*THE REQUEST*
Which lines in the items contain the string "kern"? List each of them in full, treating uppercase and lowercase letters as different.

*RECORDS FOR THIS EXERCISE*
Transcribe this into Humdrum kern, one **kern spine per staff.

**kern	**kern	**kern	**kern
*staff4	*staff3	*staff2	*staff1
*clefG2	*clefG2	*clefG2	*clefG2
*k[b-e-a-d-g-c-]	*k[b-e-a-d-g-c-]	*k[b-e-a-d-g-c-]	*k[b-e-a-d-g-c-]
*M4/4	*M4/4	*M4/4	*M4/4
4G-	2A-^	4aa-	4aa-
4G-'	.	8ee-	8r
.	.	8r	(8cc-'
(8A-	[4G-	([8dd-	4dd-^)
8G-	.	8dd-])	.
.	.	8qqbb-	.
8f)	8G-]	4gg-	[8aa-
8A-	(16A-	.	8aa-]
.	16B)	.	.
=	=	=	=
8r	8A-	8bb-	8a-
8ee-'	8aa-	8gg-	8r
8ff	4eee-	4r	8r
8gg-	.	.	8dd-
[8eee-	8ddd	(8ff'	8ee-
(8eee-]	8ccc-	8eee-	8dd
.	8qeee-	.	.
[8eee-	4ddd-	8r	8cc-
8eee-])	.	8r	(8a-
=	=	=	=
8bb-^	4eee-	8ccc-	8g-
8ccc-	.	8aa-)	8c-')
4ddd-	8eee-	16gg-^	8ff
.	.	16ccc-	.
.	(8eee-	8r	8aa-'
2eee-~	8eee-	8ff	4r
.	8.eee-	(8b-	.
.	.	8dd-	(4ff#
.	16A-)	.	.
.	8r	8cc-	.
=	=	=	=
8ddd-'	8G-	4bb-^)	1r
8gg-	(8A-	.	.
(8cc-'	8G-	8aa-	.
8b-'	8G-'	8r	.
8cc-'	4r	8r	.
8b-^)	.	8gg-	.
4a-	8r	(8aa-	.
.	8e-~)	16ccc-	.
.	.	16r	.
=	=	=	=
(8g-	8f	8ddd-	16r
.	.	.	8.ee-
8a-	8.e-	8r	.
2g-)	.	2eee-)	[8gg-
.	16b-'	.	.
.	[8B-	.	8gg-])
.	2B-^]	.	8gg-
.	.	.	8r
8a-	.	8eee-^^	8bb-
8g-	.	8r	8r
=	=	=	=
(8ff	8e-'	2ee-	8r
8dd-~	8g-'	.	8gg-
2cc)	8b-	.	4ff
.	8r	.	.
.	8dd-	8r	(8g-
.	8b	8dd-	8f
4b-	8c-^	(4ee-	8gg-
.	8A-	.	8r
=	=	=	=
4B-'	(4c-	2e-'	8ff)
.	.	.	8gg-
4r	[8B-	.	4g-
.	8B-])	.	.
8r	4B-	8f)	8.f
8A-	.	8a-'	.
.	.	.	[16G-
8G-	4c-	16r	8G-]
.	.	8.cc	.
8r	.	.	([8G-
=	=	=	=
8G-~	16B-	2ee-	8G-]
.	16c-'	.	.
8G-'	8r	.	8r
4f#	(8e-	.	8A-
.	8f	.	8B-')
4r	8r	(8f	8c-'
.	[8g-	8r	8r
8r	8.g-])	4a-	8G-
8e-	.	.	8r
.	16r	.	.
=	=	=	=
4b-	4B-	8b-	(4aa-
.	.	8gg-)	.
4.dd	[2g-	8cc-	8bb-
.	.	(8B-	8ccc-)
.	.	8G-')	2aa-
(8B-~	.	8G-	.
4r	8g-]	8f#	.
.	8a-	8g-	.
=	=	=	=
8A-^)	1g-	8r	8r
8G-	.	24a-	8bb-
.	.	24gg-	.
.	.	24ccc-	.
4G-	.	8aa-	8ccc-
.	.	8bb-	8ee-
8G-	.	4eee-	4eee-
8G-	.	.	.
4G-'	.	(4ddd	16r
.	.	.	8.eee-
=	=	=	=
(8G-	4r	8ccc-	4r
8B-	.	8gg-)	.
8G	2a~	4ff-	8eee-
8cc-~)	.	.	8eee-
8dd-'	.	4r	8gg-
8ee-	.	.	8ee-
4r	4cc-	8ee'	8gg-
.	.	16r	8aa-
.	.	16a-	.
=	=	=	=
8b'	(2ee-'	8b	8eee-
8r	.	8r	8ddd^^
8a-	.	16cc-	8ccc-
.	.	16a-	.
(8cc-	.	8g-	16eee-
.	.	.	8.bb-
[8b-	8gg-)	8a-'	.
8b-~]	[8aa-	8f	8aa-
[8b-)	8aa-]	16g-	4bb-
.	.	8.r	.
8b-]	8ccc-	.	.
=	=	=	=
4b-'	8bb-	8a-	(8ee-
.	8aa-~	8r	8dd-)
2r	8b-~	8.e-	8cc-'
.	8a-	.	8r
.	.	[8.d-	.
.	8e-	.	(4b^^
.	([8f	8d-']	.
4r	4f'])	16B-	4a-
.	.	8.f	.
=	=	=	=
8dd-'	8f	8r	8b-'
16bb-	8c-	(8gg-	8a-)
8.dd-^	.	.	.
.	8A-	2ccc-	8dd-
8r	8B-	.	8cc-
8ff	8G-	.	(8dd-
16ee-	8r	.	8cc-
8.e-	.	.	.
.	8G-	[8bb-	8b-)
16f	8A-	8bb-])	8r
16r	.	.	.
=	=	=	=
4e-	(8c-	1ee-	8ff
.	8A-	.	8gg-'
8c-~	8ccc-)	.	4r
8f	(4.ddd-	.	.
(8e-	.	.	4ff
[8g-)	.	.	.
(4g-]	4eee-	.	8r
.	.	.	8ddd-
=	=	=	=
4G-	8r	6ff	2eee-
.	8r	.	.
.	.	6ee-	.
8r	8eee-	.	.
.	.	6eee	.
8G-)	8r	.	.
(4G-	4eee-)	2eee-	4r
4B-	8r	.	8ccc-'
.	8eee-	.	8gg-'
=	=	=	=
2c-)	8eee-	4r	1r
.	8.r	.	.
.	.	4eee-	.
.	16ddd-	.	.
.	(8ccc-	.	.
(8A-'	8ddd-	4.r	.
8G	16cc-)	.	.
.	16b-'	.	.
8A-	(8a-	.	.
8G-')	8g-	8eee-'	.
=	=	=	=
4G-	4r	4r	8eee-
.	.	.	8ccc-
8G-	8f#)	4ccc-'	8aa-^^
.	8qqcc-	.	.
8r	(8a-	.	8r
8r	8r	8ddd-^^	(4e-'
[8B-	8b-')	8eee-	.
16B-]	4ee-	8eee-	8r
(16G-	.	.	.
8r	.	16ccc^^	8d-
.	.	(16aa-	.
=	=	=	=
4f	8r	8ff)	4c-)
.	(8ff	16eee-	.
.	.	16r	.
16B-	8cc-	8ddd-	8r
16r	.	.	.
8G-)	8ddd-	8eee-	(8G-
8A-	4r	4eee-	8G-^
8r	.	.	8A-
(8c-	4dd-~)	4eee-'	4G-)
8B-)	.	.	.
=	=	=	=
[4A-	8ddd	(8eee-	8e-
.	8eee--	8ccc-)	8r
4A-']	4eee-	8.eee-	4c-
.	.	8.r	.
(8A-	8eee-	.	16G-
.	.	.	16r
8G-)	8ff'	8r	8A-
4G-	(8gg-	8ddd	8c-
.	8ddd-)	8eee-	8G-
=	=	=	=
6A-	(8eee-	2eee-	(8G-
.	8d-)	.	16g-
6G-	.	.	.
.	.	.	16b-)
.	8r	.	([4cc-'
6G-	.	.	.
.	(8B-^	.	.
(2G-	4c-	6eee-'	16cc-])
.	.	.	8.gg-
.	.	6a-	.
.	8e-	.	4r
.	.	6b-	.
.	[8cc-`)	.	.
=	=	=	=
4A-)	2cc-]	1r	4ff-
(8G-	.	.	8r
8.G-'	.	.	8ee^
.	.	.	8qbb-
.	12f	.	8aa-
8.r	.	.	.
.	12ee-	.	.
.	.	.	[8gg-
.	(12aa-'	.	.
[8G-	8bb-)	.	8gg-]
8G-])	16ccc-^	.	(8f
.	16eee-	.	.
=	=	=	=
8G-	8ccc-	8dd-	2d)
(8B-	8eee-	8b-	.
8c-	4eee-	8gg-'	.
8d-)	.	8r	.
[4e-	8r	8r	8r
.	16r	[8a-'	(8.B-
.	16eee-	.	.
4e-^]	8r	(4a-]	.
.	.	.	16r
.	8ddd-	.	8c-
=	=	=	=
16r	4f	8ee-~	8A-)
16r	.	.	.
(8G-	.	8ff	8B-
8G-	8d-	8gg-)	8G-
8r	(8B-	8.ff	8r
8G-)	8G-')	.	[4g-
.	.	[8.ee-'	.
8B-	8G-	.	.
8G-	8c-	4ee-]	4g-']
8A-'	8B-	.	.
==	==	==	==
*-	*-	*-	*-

*THE ANSWER*
Transcribe this into Humdrum kern, one **kern spine per staff.
**kern	**kern	**kern	**kern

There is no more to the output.